Exercise details ->
Reproduce every item below verbatim, line by line, omitting the pictures from your output.
┄┄┄┄┄┄┄┄┄┄
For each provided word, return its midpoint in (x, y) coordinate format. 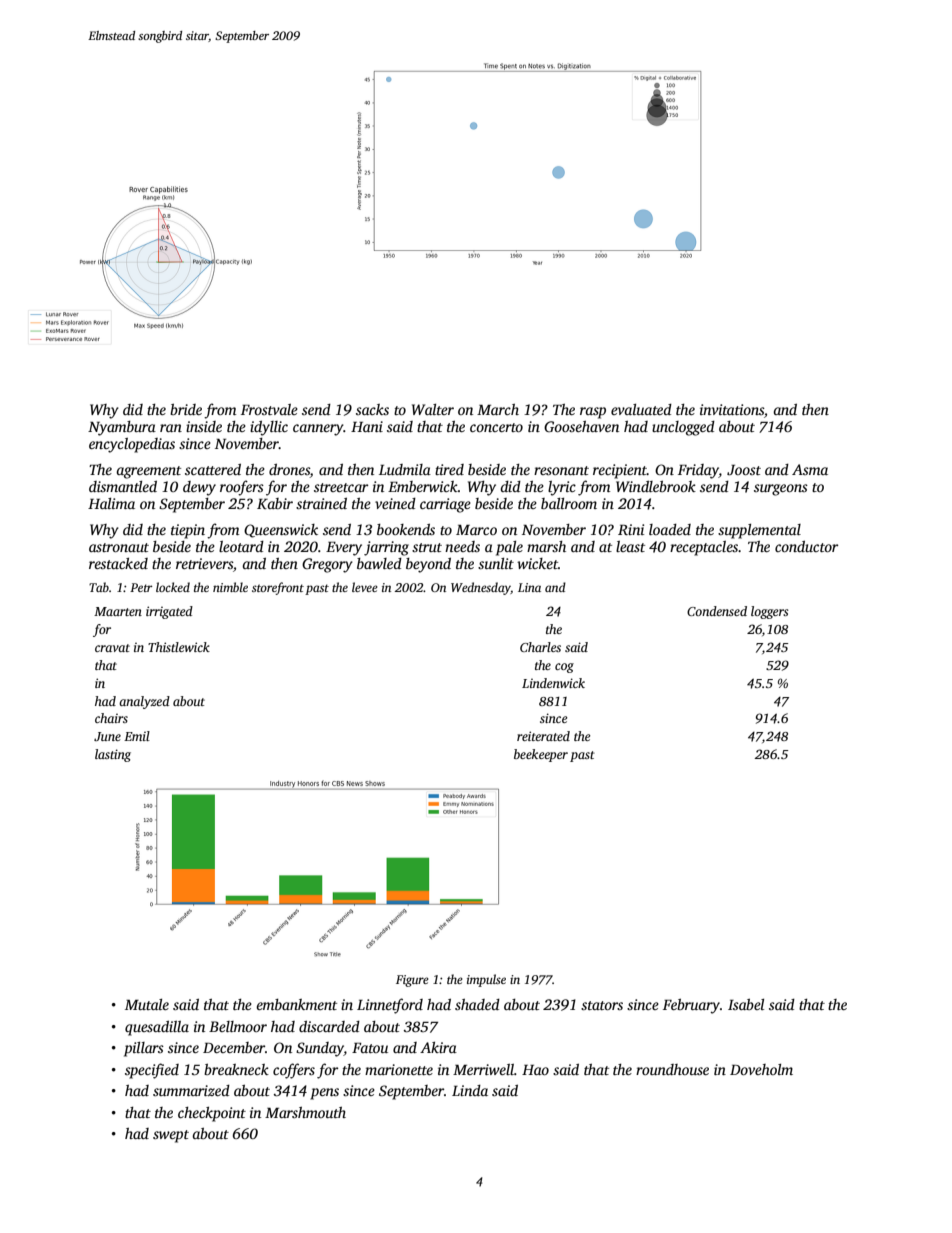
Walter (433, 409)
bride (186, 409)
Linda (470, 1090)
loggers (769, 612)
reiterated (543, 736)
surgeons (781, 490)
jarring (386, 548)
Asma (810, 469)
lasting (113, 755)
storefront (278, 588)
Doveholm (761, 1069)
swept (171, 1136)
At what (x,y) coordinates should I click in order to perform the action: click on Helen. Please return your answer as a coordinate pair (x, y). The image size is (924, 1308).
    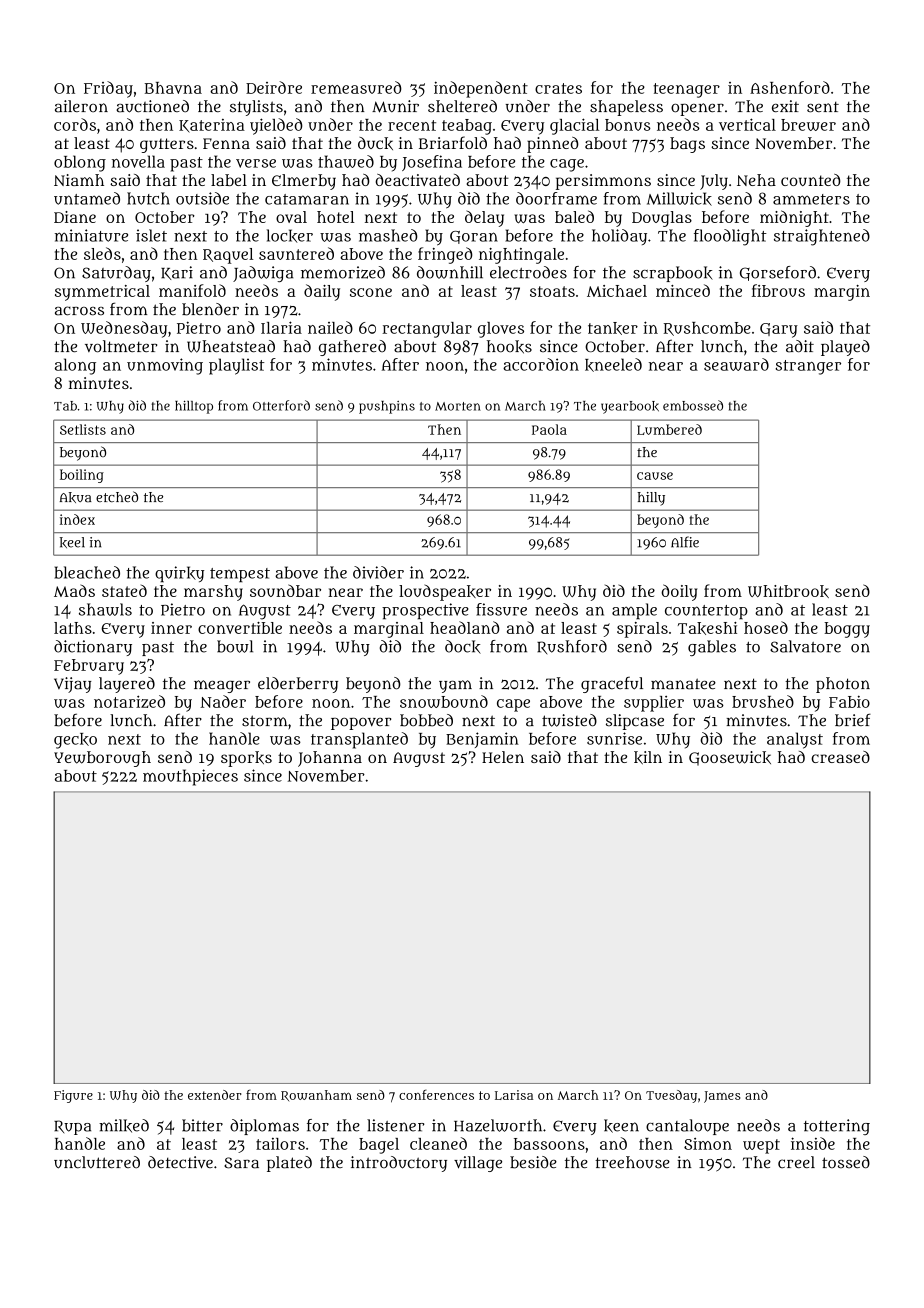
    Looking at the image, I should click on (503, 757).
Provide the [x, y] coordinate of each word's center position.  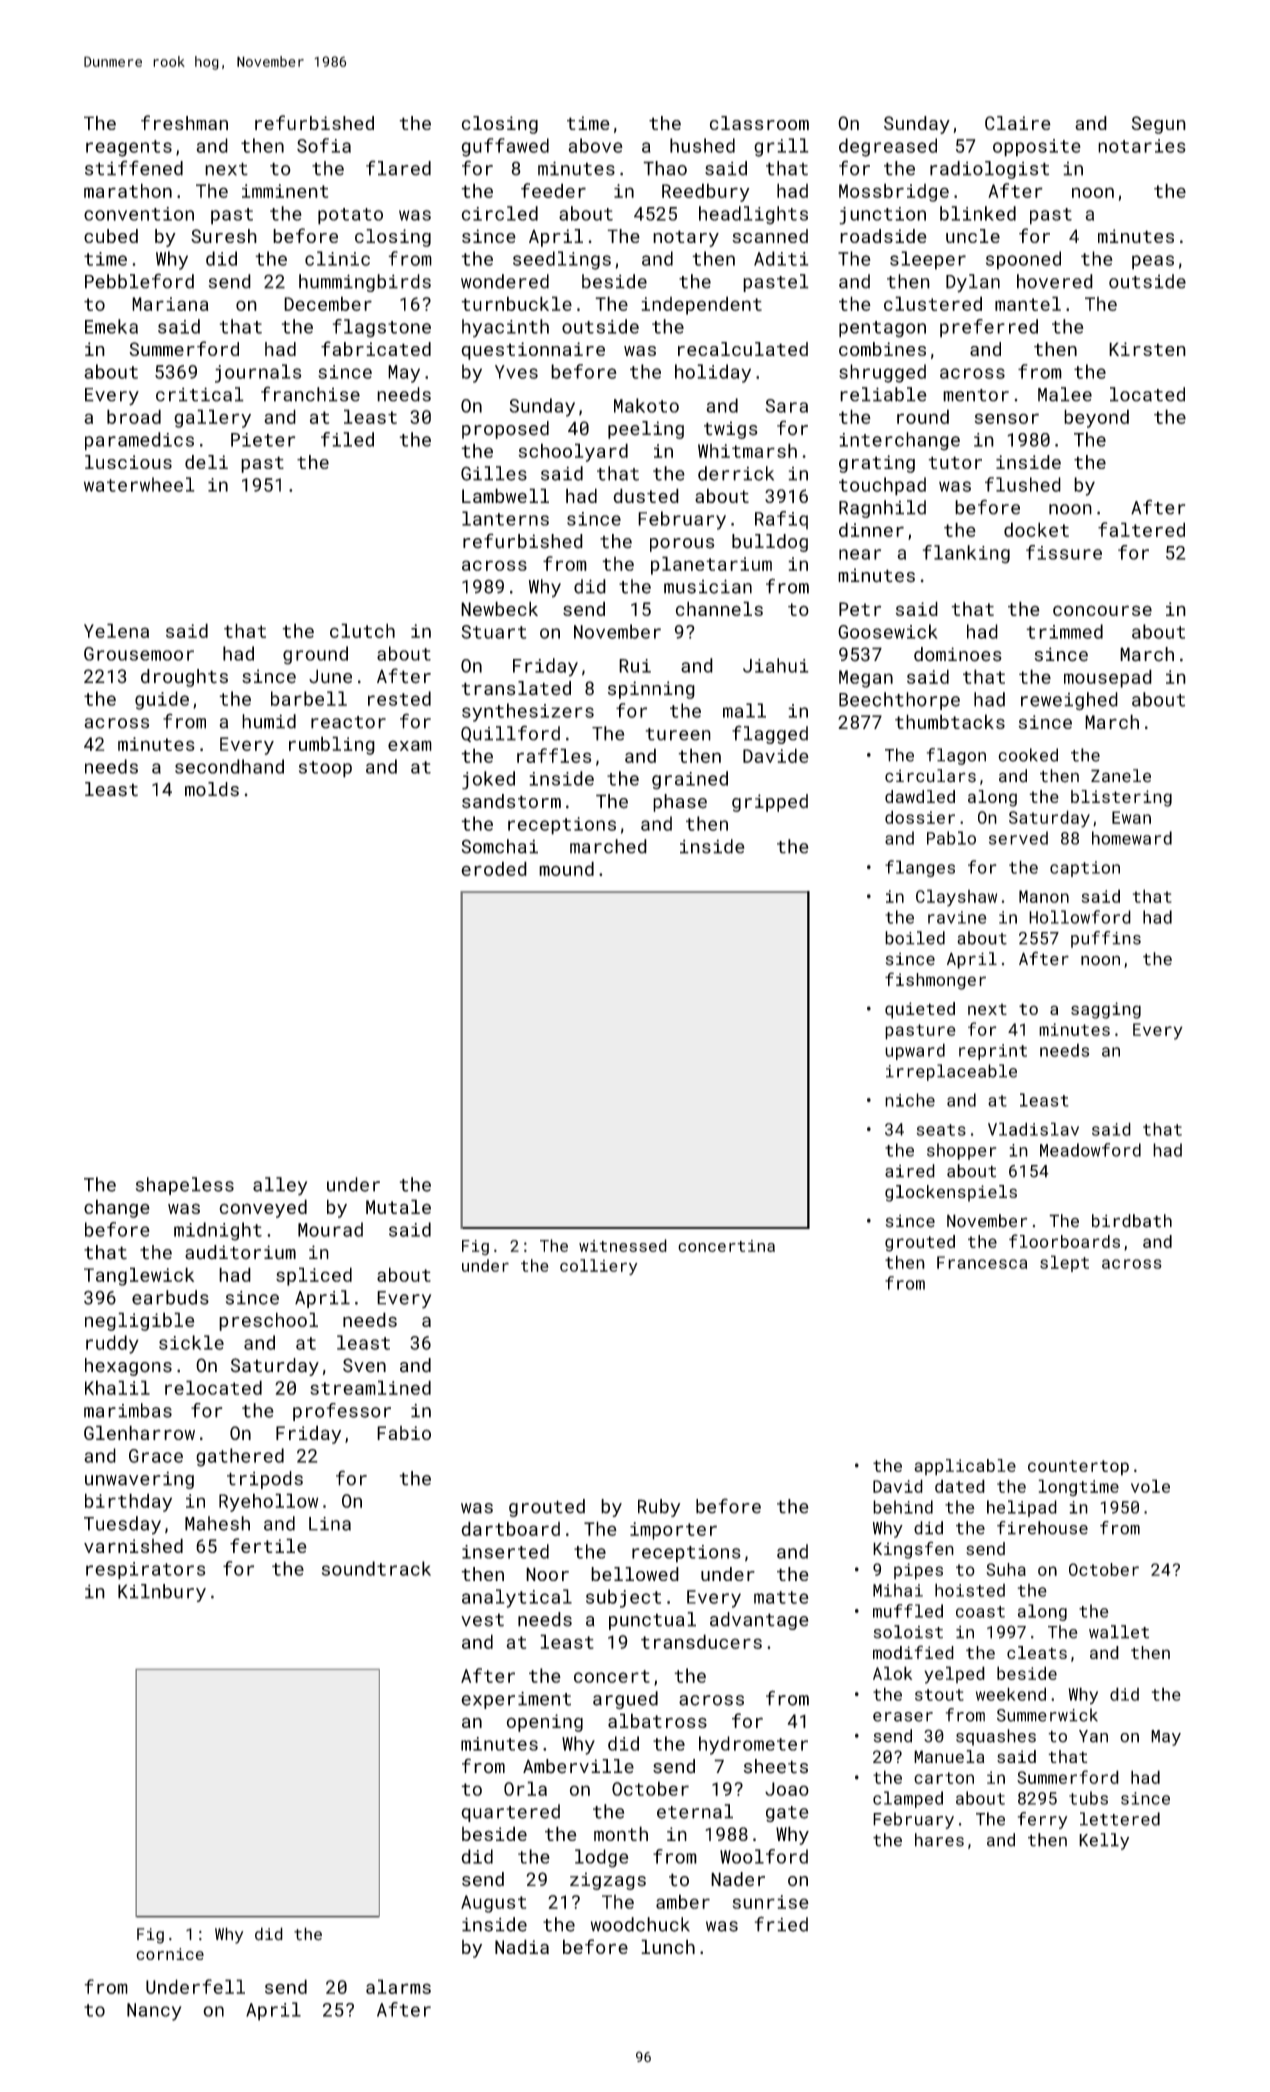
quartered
┄┄┄┄┄┄┄┄┄┄
Expected output ->
For each provided word, return its midpoint in (x, y) coordinate format. 
Walter (433, 409)
bride (186, 409)
Linda (470, 1090)
loggers (769, 612)
reiterated (543, 736)
surgeons (781, 490)
jarring (386, 548)
Asma (810, 469)
lasting (113, 755)
storefront (278, 588)
Doveholm (761, 1069)
swept (171, 1136)
At what (x,y) coordinates should I click in order to perform the action: click on Helen. Please return your answer as a coordinate pair (x, y). The image size is (924, 1308).
    Looking at the image, I should click on (503, 757).
Provide the [x, y] coordinate of each word's center position.  
quartered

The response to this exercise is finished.